WHAT THE TASK ASKS »
Print the data that follows word for word, leaving out any picture.
-- Opening Marker --
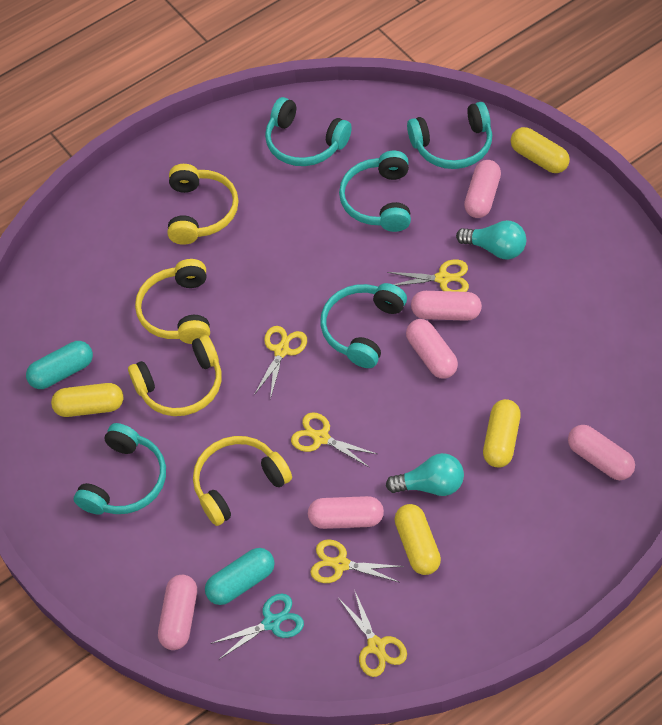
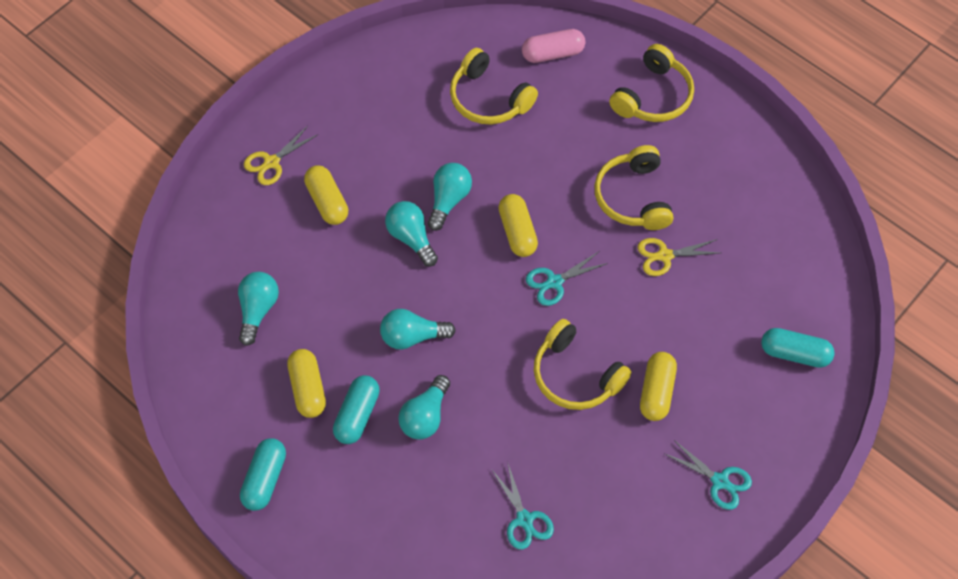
pink capsule: 6 -> 1
turquoise capsule: 2 -> 3
turquoise headphones: 5 -> 0
turquoise light bulb: 2 -> 5
turquoise scissors: 1 -> 3
yellow scissors: 5 -> 2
-- Closing Marker --
EXPECTED ANSWER »
pink capsule: 6 -> 1
turquoise capsule: 2 -> 3
turquoise headphones: 5 -> 0
turquoise light bulb: 2 -> 5
turquoise scissors: 1 -> 3
yellow scissors: 5 -> 2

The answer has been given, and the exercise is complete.